● **Brief**:
Lines with the word "plate" are the ones wanted. Copy each of them from the entries below.
[Provided entries — start]
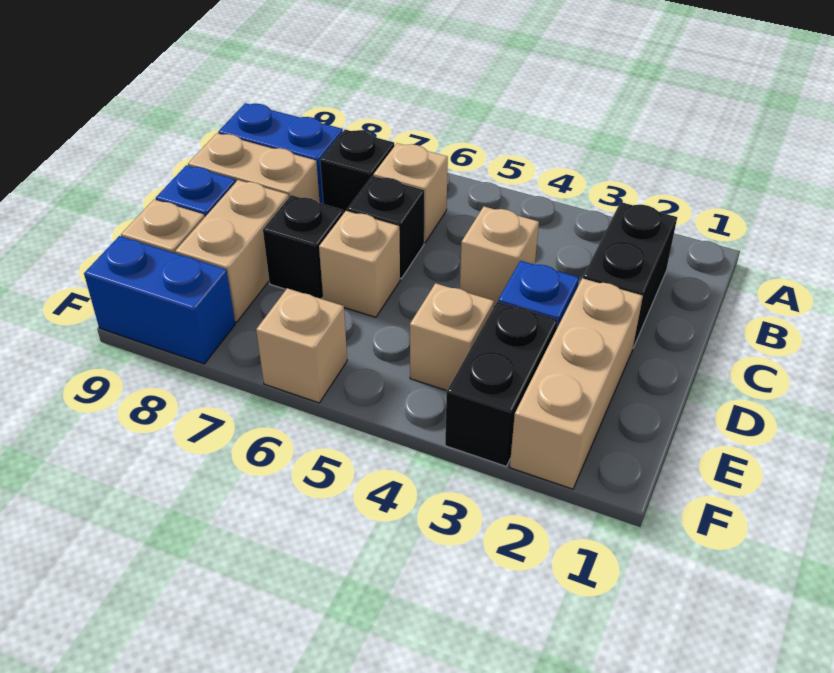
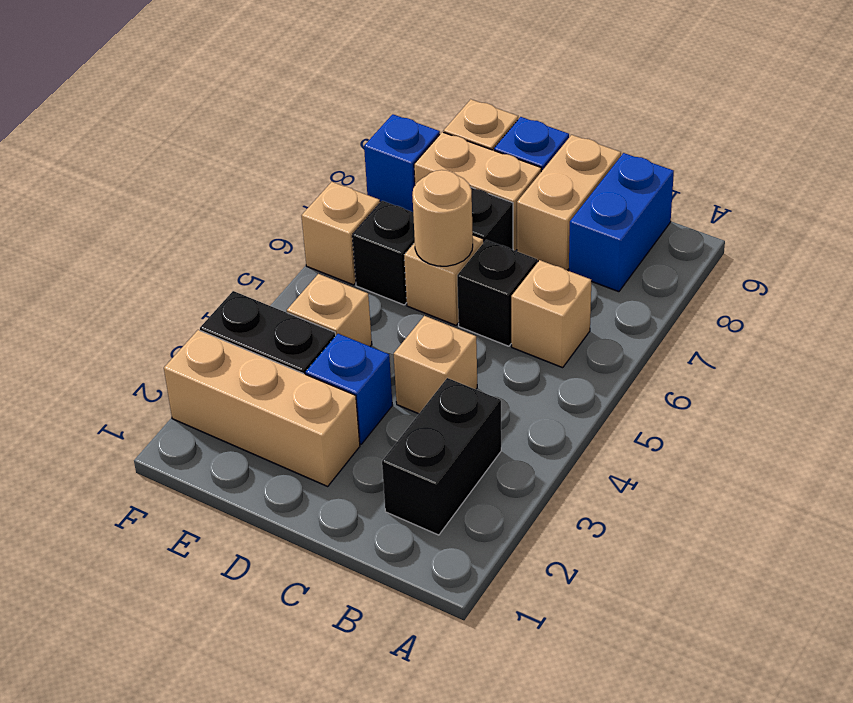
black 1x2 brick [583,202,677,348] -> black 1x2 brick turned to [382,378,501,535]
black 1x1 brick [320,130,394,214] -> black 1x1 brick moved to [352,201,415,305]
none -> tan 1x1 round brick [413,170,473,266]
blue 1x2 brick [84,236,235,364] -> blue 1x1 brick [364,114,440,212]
[Provided entries — finish]
[Provided entries — start]
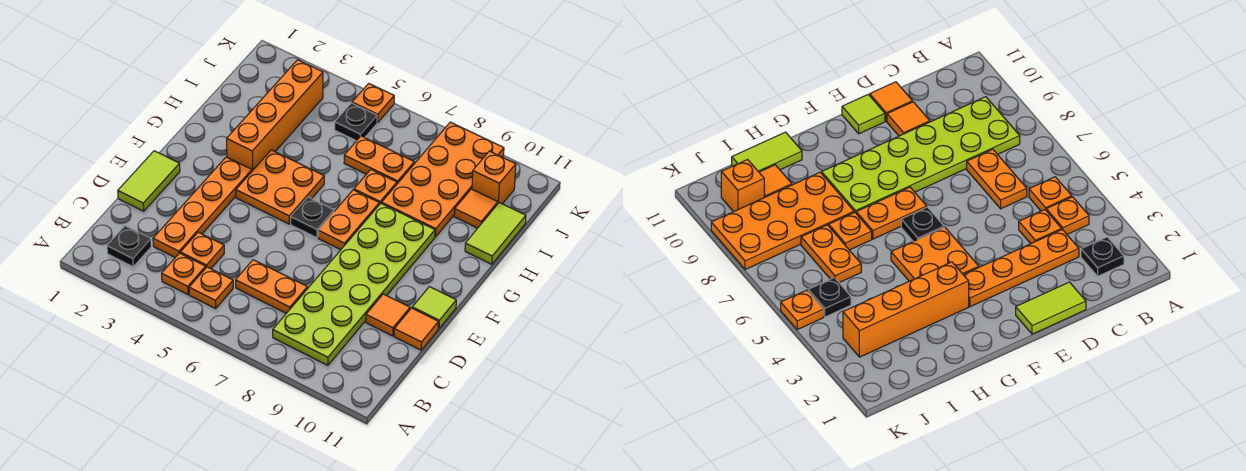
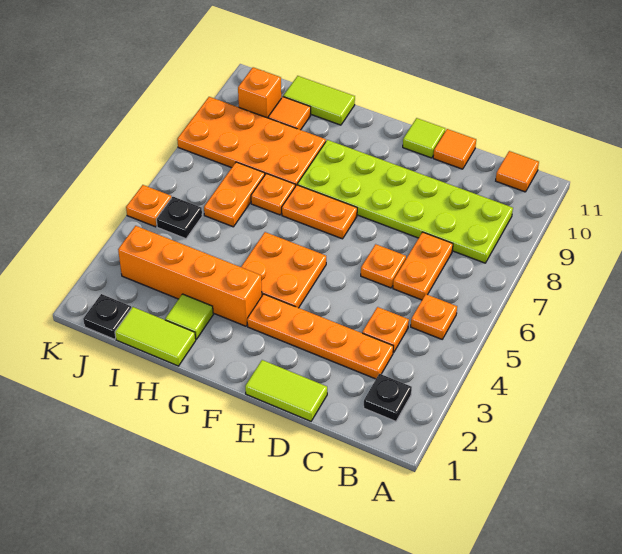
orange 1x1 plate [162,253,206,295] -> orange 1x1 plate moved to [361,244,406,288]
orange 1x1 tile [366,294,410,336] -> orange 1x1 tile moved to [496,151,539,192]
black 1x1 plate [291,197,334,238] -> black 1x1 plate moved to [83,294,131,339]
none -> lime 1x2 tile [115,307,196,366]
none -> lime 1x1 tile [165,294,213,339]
[Provided entries — finish]
[Provided entries — start]
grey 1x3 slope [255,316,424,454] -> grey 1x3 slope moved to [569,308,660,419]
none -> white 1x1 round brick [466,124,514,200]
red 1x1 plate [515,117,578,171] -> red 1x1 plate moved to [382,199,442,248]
[Provided entries — finish]
● **Completed task**:
orange 1x1 plate [162,253,206,295] -> orange 1x1 plate moved to [361,244,406,288]
black 1x1 plate [291,197,334,238] -> black 1x1 plate moved to [83,294,131,339]
red 1x1 plate [515,117,578,171] -> red 1x1 plate moved to [382,199,442,248]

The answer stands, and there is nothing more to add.